Saved data entries
○ ○ ○ ○ ○
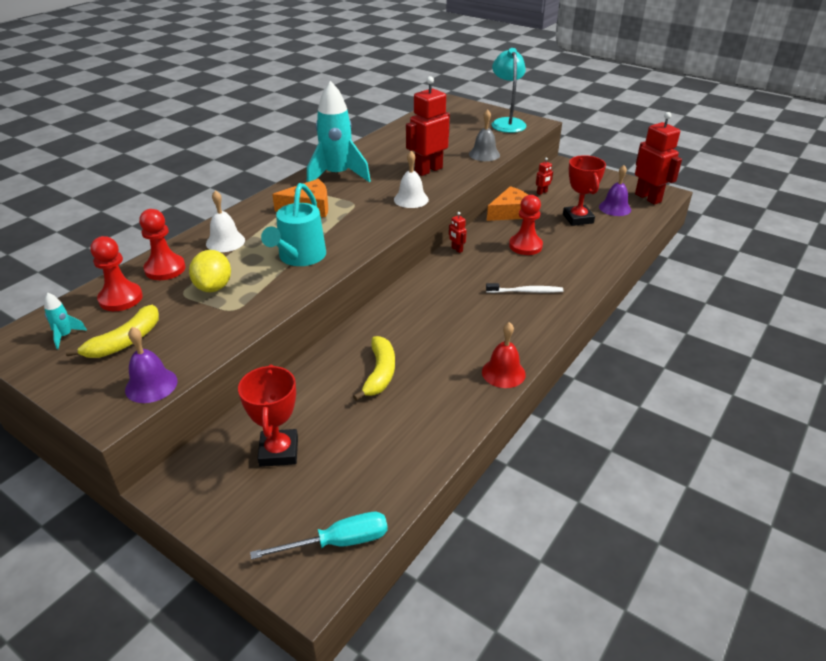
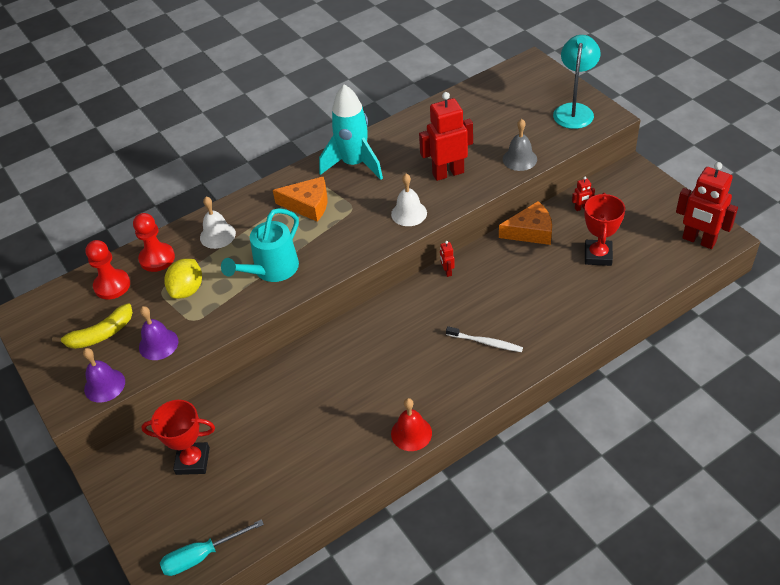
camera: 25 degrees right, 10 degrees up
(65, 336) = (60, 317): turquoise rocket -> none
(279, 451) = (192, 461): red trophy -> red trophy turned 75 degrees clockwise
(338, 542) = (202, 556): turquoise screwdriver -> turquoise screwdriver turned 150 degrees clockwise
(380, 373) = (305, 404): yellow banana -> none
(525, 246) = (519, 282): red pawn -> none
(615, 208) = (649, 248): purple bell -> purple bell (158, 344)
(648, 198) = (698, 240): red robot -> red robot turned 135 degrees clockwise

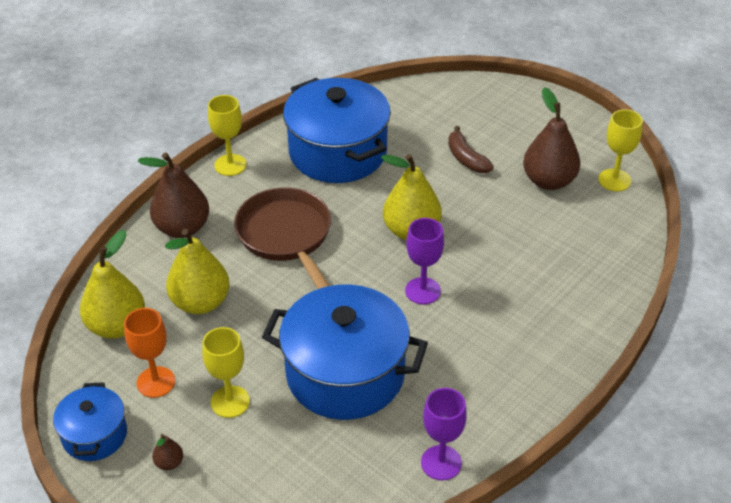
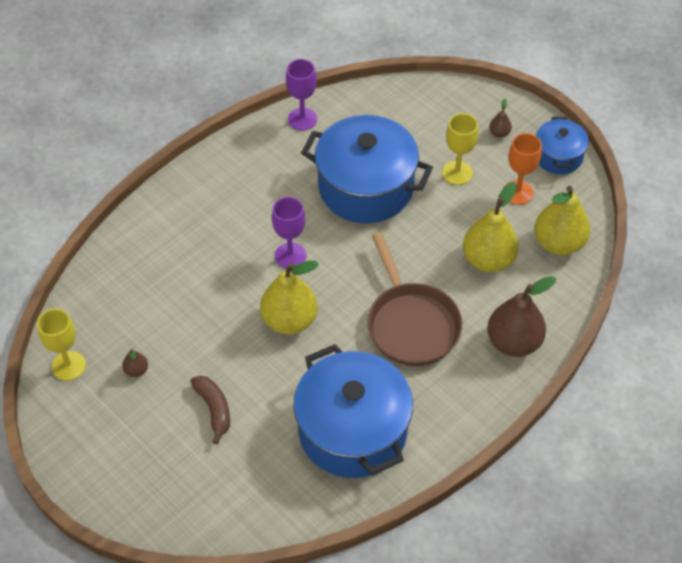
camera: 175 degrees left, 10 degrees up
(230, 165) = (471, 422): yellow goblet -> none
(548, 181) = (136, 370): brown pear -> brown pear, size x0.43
○ ○ ○ ○ ○
▶ _WHAT THE EXERCISE ASKS_: Retype exactly the lines from the one containing "(230, 165) = (471, 422): yellow" through the end of the data. Add nothing.

▶ _SOLUTION TO THE EXERCISE_:
(230, 165) = (471, 422): yellow goblet -> none
(548, 181) = (136, 370): brown pear -> brown pear, size x0.43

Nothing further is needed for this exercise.